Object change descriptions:
——————————
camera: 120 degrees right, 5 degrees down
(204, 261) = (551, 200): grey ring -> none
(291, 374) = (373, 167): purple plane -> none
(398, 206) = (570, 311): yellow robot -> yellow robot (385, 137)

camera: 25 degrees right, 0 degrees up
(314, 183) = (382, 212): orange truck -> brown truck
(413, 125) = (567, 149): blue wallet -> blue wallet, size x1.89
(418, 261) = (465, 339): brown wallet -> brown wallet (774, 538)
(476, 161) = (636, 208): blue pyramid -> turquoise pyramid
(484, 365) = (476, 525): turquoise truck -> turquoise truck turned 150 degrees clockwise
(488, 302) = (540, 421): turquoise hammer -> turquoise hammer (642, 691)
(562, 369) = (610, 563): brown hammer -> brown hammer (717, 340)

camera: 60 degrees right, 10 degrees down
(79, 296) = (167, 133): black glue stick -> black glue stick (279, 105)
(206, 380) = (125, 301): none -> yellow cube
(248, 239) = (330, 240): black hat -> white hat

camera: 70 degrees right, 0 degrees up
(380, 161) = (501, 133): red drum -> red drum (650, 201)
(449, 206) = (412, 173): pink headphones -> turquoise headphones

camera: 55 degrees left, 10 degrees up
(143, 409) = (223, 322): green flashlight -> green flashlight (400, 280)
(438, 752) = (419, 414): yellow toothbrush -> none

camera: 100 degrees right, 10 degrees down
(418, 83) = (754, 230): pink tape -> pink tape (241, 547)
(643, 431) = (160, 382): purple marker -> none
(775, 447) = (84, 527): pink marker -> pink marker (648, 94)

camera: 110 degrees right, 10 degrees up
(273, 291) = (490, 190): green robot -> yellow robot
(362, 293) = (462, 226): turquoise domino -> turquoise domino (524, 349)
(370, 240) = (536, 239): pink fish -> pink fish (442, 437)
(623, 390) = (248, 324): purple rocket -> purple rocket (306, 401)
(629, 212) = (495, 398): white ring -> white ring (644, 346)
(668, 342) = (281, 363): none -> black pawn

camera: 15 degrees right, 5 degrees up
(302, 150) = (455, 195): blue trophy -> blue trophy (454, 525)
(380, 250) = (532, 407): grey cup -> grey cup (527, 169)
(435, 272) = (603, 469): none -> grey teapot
——————————
• TASK ITEM
All of the entries above must be transcribed exactly.

• WRITTEN SOLUTION
camera: 120 degrees right, 5 degrees down
(204, 261) = (551, 200): grey ring -> none
(291, 374) = (373, 167): purple plane -> none
(398, 206) = (570, 311): yellow robot -> yellow robot (385, 137)

camera: 25 degrees right, 0 degrees up
(314, 183) = (382, 212): orange truck -> brown truck
(413, 125) = (567, 149): blue wallet -> blue wallet, size x1.89
(418, 261) = (465, 339): brown wallet -> brown wallet (774, 538)
(476, 161) = (636, 208): blue pyramid -> turquoise pyramid
(484, 365) = (476, 525): turquoise truck -> turquoise truck turned 150 degrees clockwise
(488, 302) = (540, 421): turquoise hammer -> turquoise hammer (642, 691)
(562, 369) = (610, 563): brown hammer -> brown hammer (717, 340)

camera: 60 degrees right, 10 degrees down
(79, 296) = (167, 133): black glue stick -> black glue stick (279, 105)
(206, 380) = (125, 301): none -> yellow cube
(248, 239) = (330, 240): black hat -> white hat

camera: 70 degrees right, 0 degrees up
(380, 161) = (501, 133): red drum -> red drum (650, 201)
(449, 206) = (412, 173): pink headphones -> turquoise headphones

camera: 55 degrees left, 10 degrees up
(143, 409) = (223, 322): green flashlight -> green flashlight (400, 280)
(438, 752) = (419, 414): yellow toothbrush -> none

camera: 100 degrees right, 10 degrees down
(418, 83) = (754, 230): pink tape -> pink tape (241, 547)
(643, 431) = (160, 382): purple marker -> none
(775, 447) = (84, 527): pink marker -> pink marker (648, 94)

camera: 110 degrees right, 10 degrees up
(273, 291) = (490, 190): green robot -> yellow robot
(362, 293) = (462, 226): turquoise domino -> turquoise domino (524, 349)
(370, 240) = (536, 239): pink fish -> pink fish (442, 437)
(623, 390) = (248, 324): purple rocket -> purple rocket (306, 401)
(629, 212) = (495, 398): white ring -> white ring (644, 346)
(668, 342) = (281, 363): none -> black pawn

camera: 15 degrees right, 5 degrees up
(302, 150) = (455, 195): blue trophy -> blue trophy (454, 525)
(380, 250) = (532, 407): grey cup -> grey cup (527, 169)
(435, 272) = (603, 469): none -> grey teapot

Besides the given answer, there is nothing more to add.